* WORK INSTRUCTION:
Wherever "degrees" turns up in the entries, copy out the line that holds it.

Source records

↓

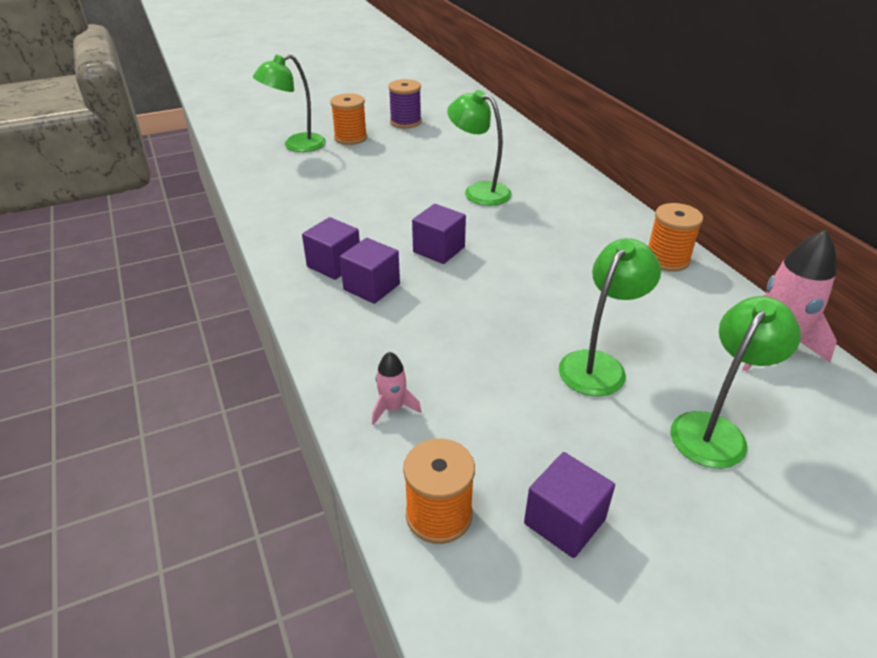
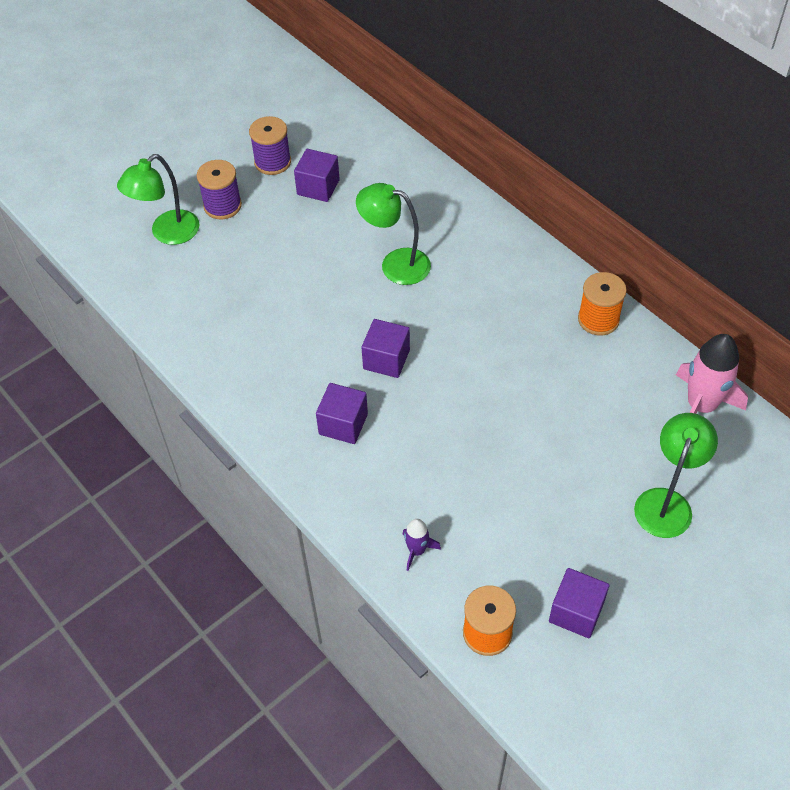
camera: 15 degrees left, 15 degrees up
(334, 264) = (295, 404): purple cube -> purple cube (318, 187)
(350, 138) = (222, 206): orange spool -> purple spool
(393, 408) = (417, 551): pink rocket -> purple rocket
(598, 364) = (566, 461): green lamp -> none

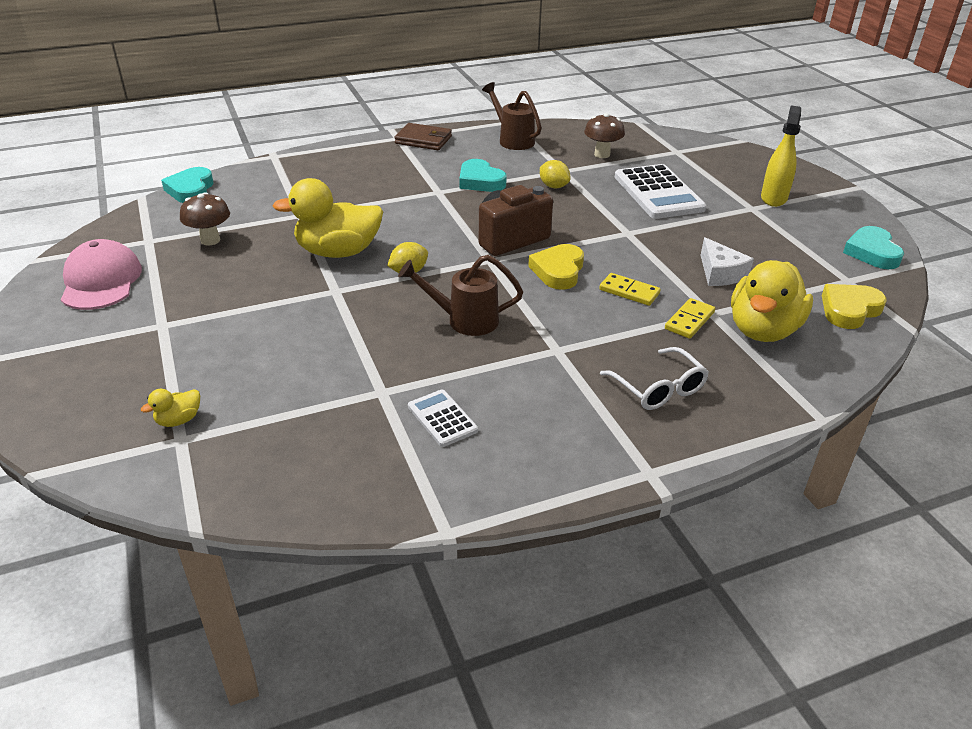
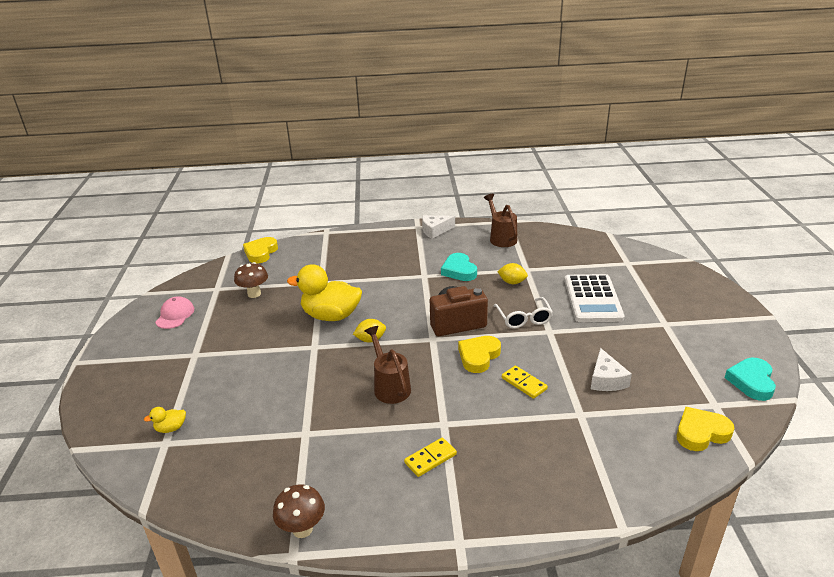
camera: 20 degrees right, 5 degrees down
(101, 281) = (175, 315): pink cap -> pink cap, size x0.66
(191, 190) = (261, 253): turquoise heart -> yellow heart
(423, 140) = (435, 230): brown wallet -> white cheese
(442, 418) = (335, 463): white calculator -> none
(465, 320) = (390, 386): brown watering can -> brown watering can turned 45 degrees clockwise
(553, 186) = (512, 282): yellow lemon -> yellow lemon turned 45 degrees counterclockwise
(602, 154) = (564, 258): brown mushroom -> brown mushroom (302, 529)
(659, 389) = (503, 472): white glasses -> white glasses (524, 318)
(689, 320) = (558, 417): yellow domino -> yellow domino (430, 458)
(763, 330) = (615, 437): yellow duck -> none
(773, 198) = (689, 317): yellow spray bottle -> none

↑

* ANSWER TO THE EXERCISE:
camera: 15 degrees left, 15 degrees up
camera: 20 degrees right, 5 degrees down
(465, 320) = (390, 386): brown watering can -> brown watering can turned 45 degrees clockwise
(553, 186) = (512, 282): yellow lemon -> yellow lemon turned 45 degrees counterclockwise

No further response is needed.